Please copy, with no word changed, only the run of lines that opens with the line containing "Elin: [644,263,684,295] ->" and closes with the last line below.
◆ ◆ ◆ ◆
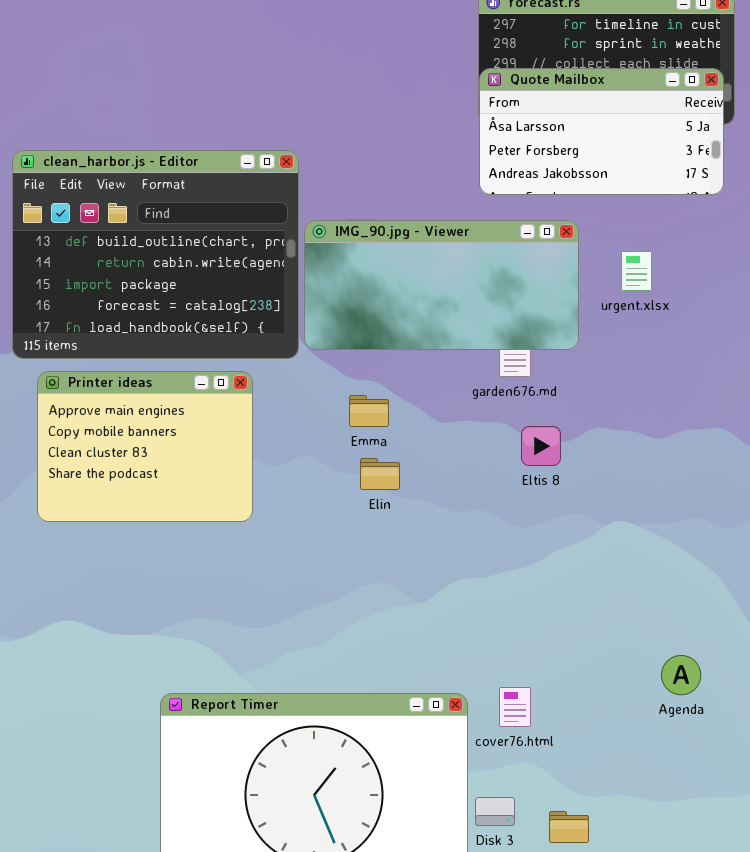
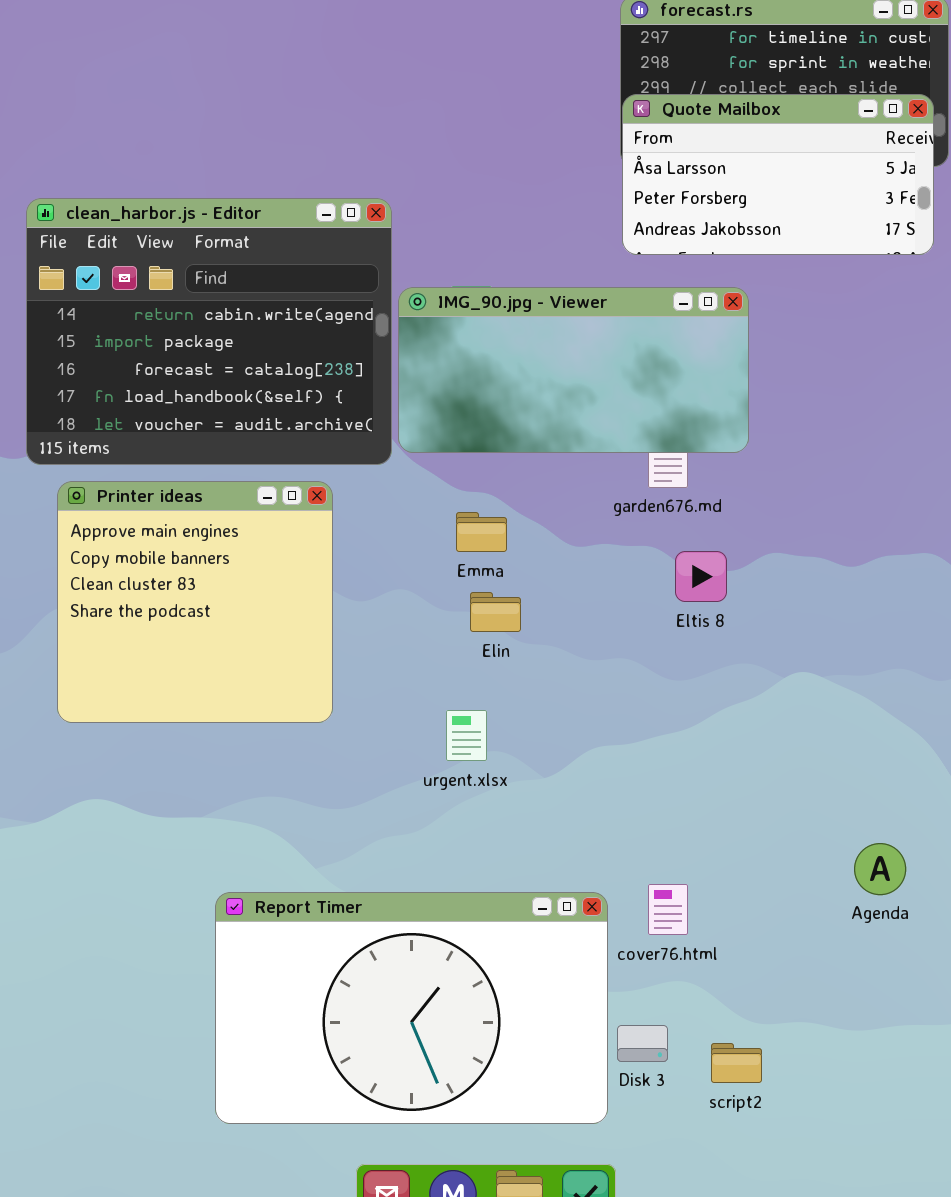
clean_harbor.js - Editor: [12,150,299,359] -> [26,198,392,465], scrolled down 1 row
urgent.xlsx: [621,251,652,291] -> [446,710,487,761], moved
Printer ideas: [37,371,253,522] -> [57,481,333,723], resized

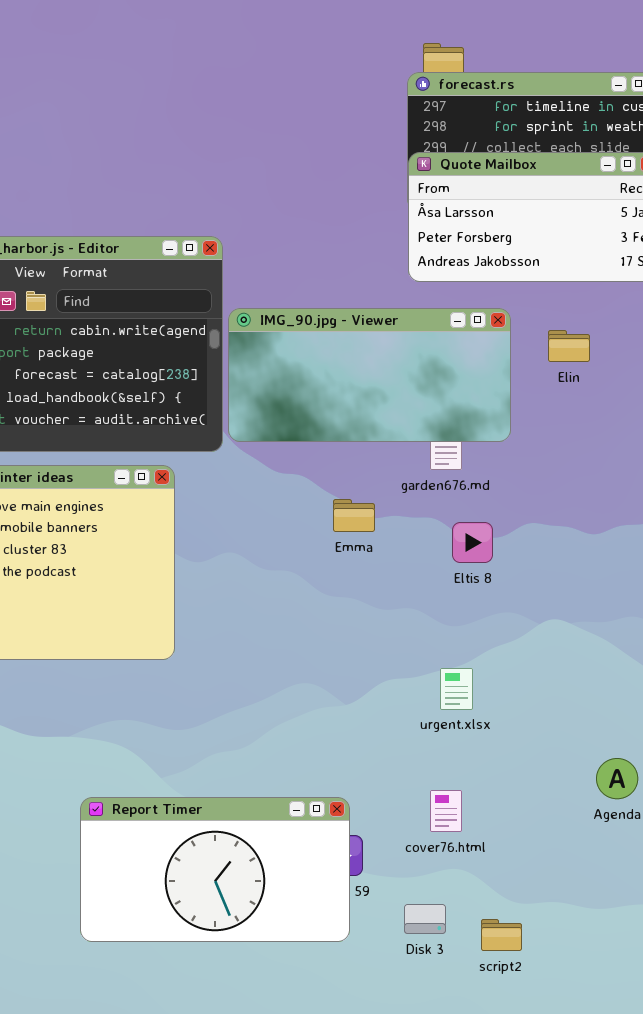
Emma: [456,512,507,552] -> [333,499,375,532], moved
Elin: [470,592,521,632] -> [548,330,590,362], moved
urgent.xlsx: [446,710,487,761] -> [440,668,473,710], moved
Report Timer: [215,892,608,1124] -> [80,797,350,942], resized

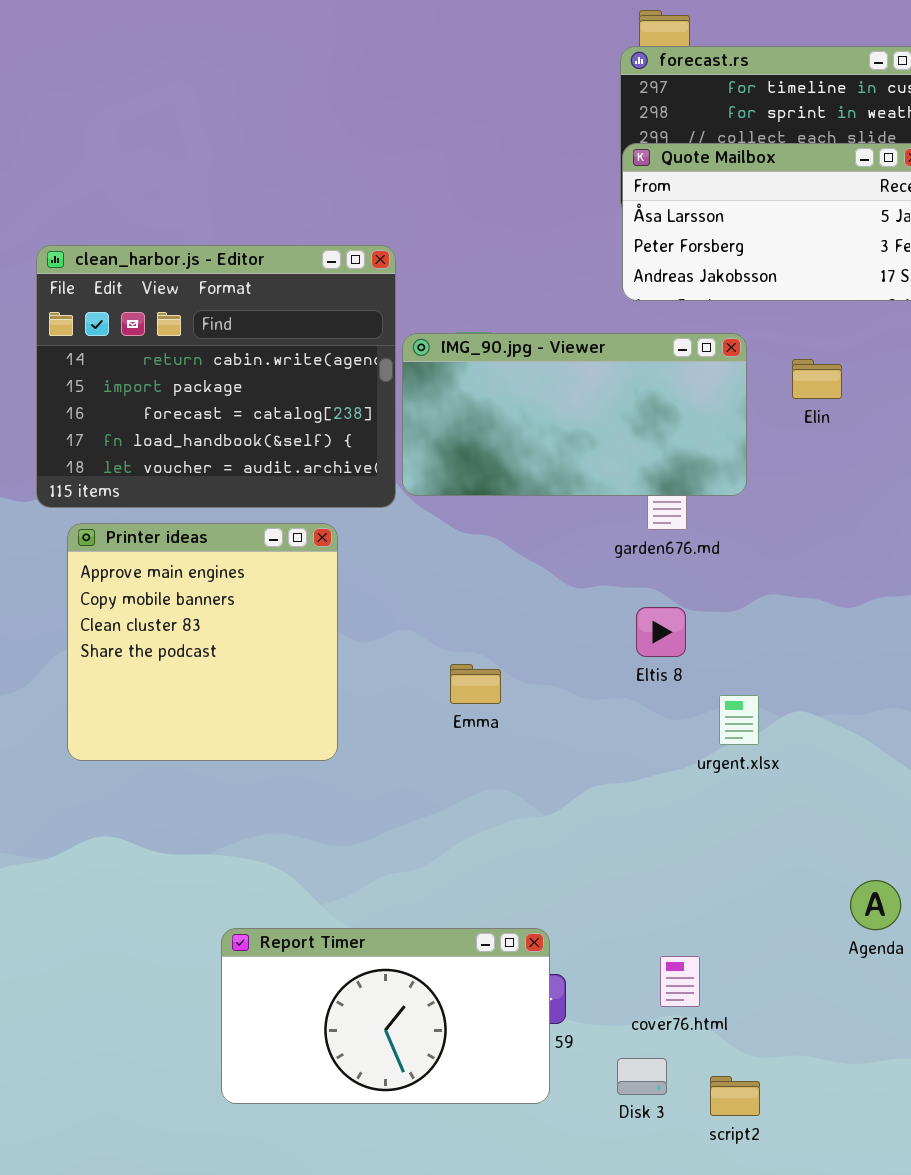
Emma: [333,499,375,532] -> [450,664,501,704], moved
Eltis 8: [452,522,493,563] -> [636,607,686,657], moved
urgent.xlsx: [440,668,473,710] -> [719,695,759,745], moved
cover76.html: [430,790,462,832] -> [660,956,700,1007], moved

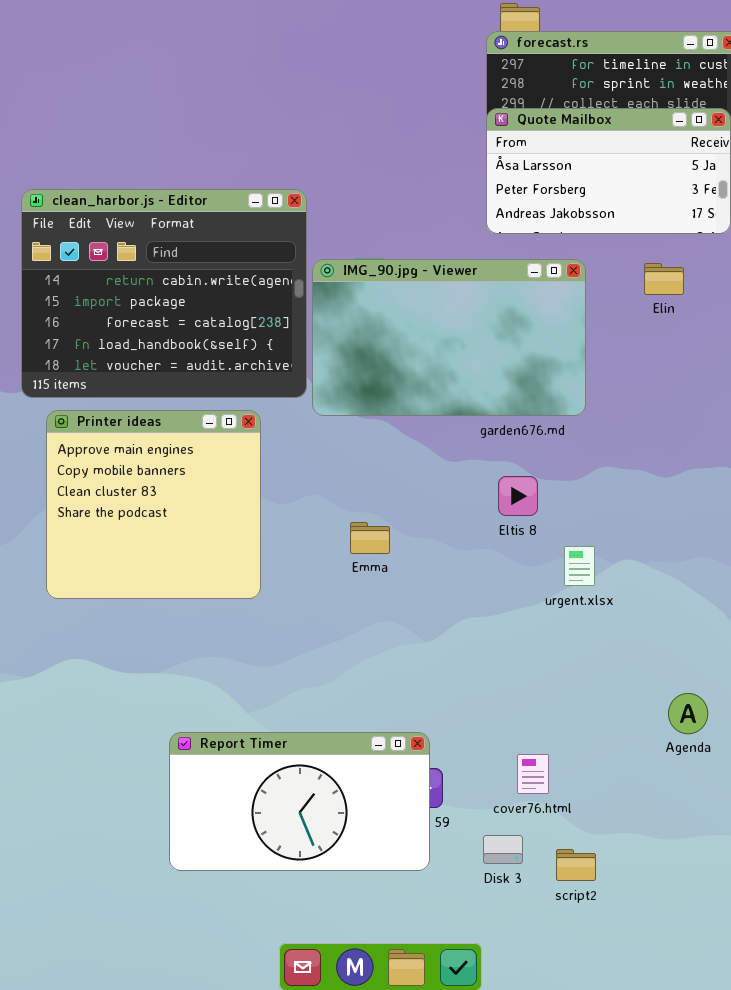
IMG_90.jpg - Viewer: [402,333,747,496] -> [312,259,586,416], resized
Elin: [792,359,842,399] -> [644,263,684,295], moved

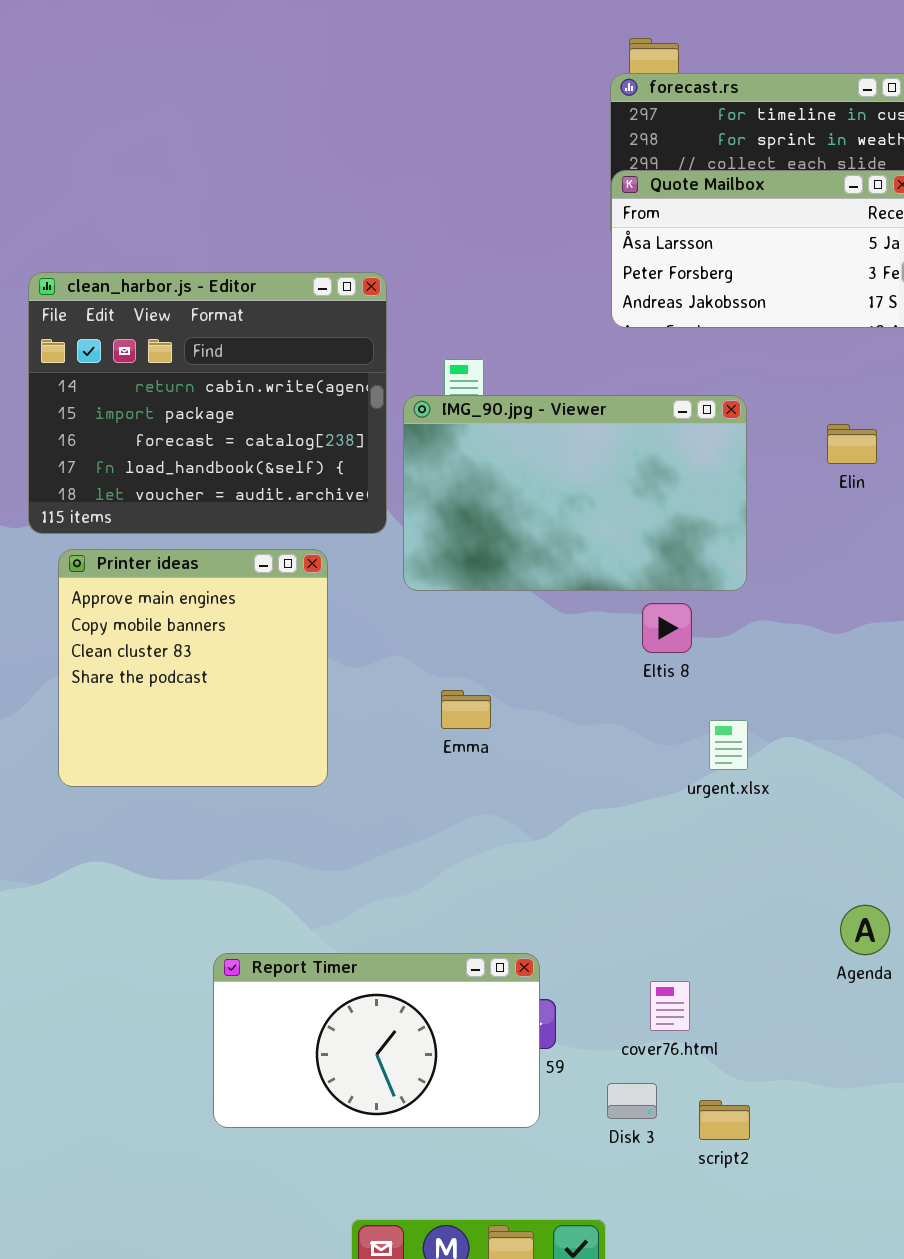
IMG_90.jpg - Viewer: [312,259,586,416] -> [403,395,747,591], moved
Elin: [644,263,684,295] -> [827,424,877,464], moved
Eltis 8: [498,476,538,516] -> [642,603,692,653], moved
◆ ◆ ◆ ◆
_SOLUTION FOR THIS EXERCISE:_
Elin: [644,263,684,295] -> [827,424,877,464], moved
Eltis 8: [498,476,538,516] -> [642,603,692,653], moved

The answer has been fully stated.